### WHAT IS REQUIRED
Render every nonblank line of the rows below as a Markdown table with the columns "No." and "Line", numbering the lines in order.

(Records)
::::
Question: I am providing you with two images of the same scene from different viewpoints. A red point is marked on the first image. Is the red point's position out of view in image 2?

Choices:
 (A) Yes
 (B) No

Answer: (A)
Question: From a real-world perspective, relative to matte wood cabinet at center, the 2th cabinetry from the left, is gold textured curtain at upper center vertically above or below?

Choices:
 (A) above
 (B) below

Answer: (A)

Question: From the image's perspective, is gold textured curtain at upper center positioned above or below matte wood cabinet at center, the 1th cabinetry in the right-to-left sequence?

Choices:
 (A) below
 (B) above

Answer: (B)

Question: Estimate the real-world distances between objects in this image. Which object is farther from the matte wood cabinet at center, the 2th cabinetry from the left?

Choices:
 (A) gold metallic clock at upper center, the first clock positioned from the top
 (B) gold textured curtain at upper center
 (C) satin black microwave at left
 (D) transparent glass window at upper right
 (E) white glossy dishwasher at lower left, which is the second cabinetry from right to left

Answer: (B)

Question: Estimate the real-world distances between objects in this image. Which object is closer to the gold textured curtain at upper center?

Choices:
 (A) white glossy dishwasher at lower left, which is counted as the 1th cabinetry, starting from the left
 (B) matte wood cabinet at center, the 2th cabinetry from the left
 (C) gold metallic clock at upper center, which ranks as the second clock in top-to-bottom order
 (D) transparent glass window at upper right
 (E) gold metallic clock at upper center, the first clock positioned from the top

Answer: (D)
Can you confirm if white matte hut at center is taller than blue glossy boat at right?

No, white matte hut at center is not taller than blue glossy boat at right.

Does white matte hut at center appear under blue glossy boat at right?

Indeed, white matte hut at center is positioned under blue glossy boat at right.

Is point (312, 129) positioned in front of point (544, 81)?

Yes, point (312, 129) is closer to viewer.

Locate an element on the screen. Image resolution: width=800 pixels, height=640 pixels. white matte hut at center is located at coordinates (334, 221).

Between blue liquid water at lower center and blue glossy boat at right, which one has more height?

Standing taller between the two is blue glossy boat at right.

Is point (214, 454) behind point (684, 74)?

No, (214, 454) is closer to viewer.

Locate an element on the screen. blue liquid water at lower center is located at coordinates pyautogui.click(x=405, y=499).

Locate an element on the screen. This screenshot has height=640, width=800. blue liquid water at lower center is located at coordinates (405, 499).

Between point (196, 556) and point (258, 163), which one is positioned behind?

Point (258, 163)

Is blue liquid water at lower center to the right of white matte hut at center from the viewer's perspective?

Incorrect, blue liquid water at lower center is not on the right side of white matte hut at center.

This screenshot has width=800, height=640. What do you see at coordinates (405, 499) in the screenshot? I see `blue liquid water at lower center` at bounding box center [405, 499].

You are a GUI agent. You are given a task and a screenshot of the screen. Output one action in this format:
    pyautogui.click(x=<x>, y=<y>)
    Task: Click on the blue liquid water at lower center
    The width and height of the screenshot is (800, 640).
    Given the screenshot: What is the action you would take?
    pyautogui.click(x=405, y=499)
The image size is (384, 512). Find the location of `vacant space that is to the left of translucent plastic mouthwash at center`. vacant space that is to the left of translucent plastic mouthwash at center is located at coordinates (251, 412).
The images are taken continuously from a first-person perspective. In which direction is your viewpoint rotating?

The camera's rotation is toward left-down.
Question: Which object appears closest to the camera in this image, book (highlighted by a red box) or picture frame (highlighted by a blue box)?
::::
### COMPLETED EXERCISE
| No. | Line |
|---|---|
| 1 | Question: I am providing you with two images of the same scene from different viewpoints. A red point is marked on the first image. Is the red point's position out of view in image 2? |
| 2 | Choices: |
| 3 |  (A) Yes |
| 4 |  (B) No |
| 5 | Answer: (A) |
| 6 | Question: From a real-world perspective, relative to matte wood cabinet at center, the 2th cabinetry from the left, is gold textured curtain at upper center vertically above or below? |
| 7 | Choices: |
| 8 |  (A) above |
| 9 |  (B) below |
| 10 | Answer: (A) |
| 11 | Question: From the image's perspective, is gold textured curtain at upper center positioned above or below matte wood cabinet at center, the 1th cabinetry in the right-to-left sequence? |
| 12 | Choices: |
| 13 |  (A) below |
| 14 |  (B) above |
| 15 | Answer: (B) |
| 16 | Question: Estimate the real-world distances between objects in this image. Which object is farther from the matte wood cabinet at center, the 2th cabinetry from the left? |
| 17 | Choices: |
| 18 |  (A) gold metallic clock at upper center, the first clock positioned from the top |
| 19 |  (B) gold textured curtain at upper center |
| 20 |  (C) satin black microwave at left |
| 21 |  (D) transparent glass window at upper right |
| 22 |  (E) white glossy dishwasher at lower left, which is the second cabinetry from right to left |
| 23 | Answer: (B) |
| 24 | Question: Estimate the real-world distances between objects in this image. Which object is closer to the gold textured curtain at upper center? |
| 25 | Choices: |
| 26 |  (A) white glossy dishwasher at lower left, which is counted as the 1th cabinetry, starting from the left |
| 27 |  (B) matte wood cabinet at center, the 2th cabinetry from the left |
| 28 |  (C) gold metallic clock at upper center, which ranks as the second clock in top-to-bottom order |
| 29 |  (D) transparent glass window at upper right |
| 30 |  (E) gold metallic clock at upper center, the first clock positioned from the top |
| 31 | Answer: (D) |
| 32 | Can you confirm if white matte hut at center is taller than blue glossy boat at right? |
| 33 | No, white matte hut at center is not taller than blue glossy boat at right. |
| 34 | Does white matte hut at center appear under blue glossy boat at right? |
| 35 | Indeed, white matte hut at center is positioned under blue glossy boat at right. |
| 36 | Is point (312, 129) positioned in front of point (544, 81)? |
| 37 | Yes, point (312, 129) is closer to viewer. |
| 38 | Locate an element on the screen. Image resolution: width=800 pixels, height=640 pixels. white matte hut at center is located at coordinates (334, 221). |
| 39 | Between blue liquid water at lower center and blue glossy boat at right, which one has more height? |
| 40 | Standing taller between the two is blue glossy boat at right. |
| 41 | Is point (214, 454) behind point (684, 74)? |
| 42 | No, (214, 454) is closer to viewer. |
| 43 | Locate an element on the screen. blue liquid water at lower center is located at coordinates pyautogui.click(x=405, y=499). |
| 44 | Locate an element on the screen. This screenshot has height=640, width=800. blue liquid water at lower center is located at coordinates (405, 499). |
| 45 | Between point (196, 556) and point (258, 163), which one is positioned behind? |
| 46 | Point (258, 163) |
| 47 | Is blue liquid water at lower center to the right of white matte hut at center from the viewer's perspective? |
| 48 | Incorrect, blue liquid water at lower center is not on the right side of white matte hut at center. |
| 49 | This screenshot has width=800, height=640. What do you see at coordinates (405, 499) in the screenshot? I see `blue liquid water at lower center` at bounding box center [405, 499]. |
| 50 | You are a GUI agent. You are given a task and a screenshot of the screen. Output one action in this format: |
| 51 |     pyautogui.click(x=<x>, y=<y>) |
| 52 |     Task: Click on the blue liquid water at lower center |
| 53 |     The width and height of the screenshot is (800, 640). |
| 54 |     Given the screenshot: What is the action you would take? |
| 55 |     pyautogui.click(x=405, y=499) |
| 56 | The image size is (384, 512). Find the location of `vacant space that is to the left of translucent plastic mouthwash at center`. vacant space that is to the left of translucent plastic mouthwash at center is located at coordinates (251, 412). |
| 57 | The images are taken continuously from a first-person perspective. In which direction is your viewpoint rotating? |
| 58 | The camera's rotation is toward left-down. |
| 59 | Question: Which object appears closest to the camera in this image, book (highlighted by a red box) or picture frame (highlighted by a blue box)? |